▶ **Task prompt**
Sort through the entries below and pull out lines containing the word "grey".

▶ **Record extracts**
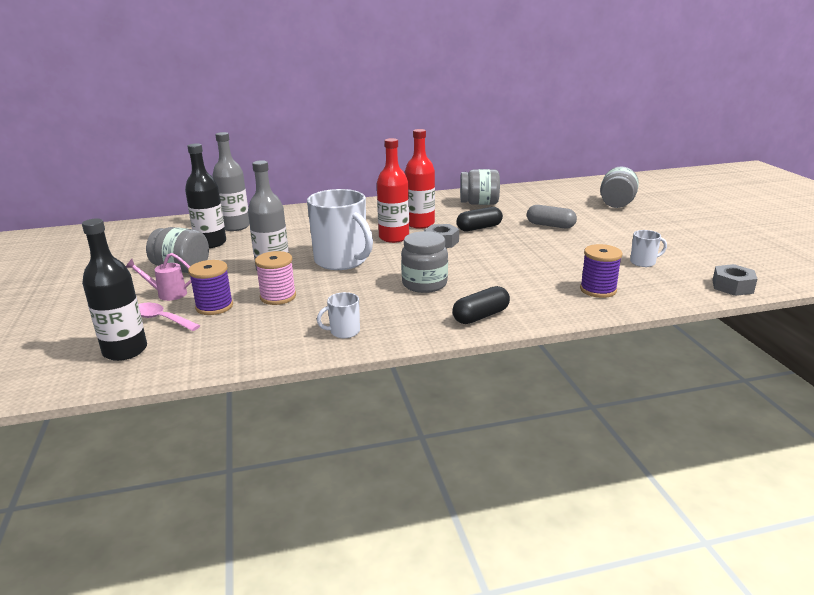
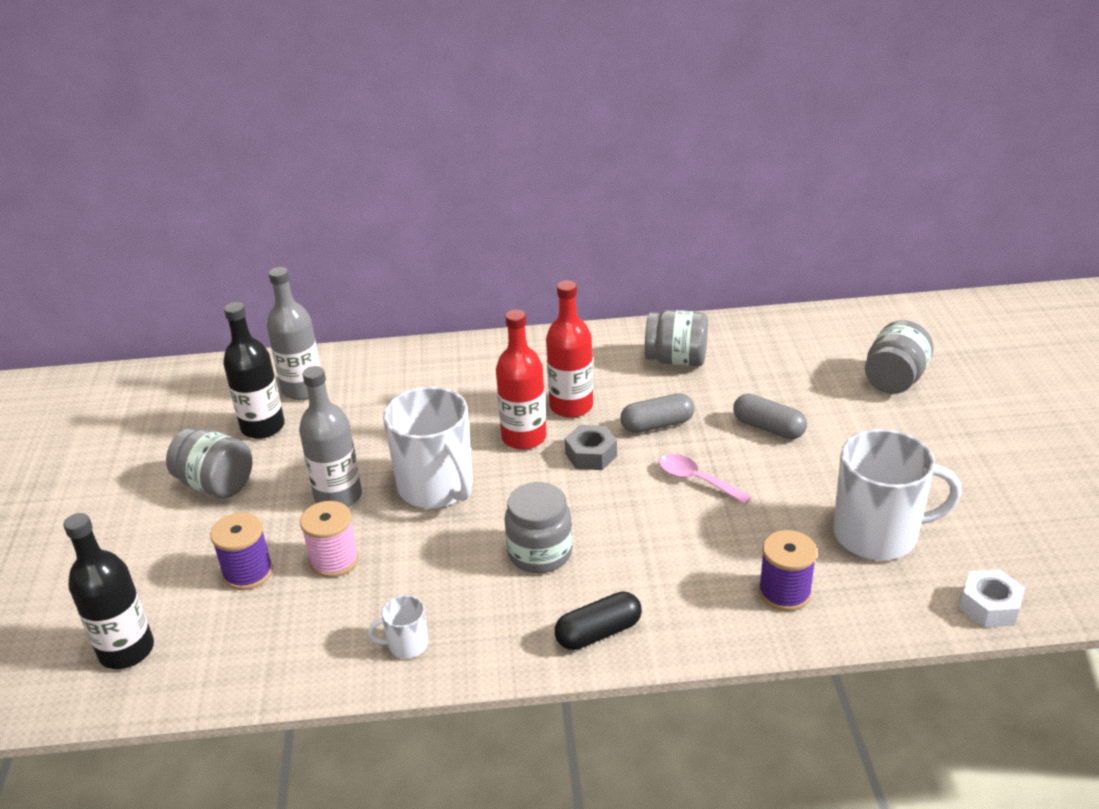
camera: 10 degrees right, 10 degrees up
pink watering can [126,253,191,301] -> none
pink spoon [138,303,200,331] -> pink spoon moved to [659,454,752,505]
black capsule [457,207,503,231] -> grey capsule [620,393,694,433]
white mug [630,230,667,267] -> white mug [833,429,962,560], size x2.23
grey nut [712,264,757,296] -> white nut [959,569,1025,628]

▶ **Task answer**
black capsule [457,207,503,231] -> grey capsule [620,393,694,433]
grey nut [712,264,757,296] -> white nut [959,569,1025,628]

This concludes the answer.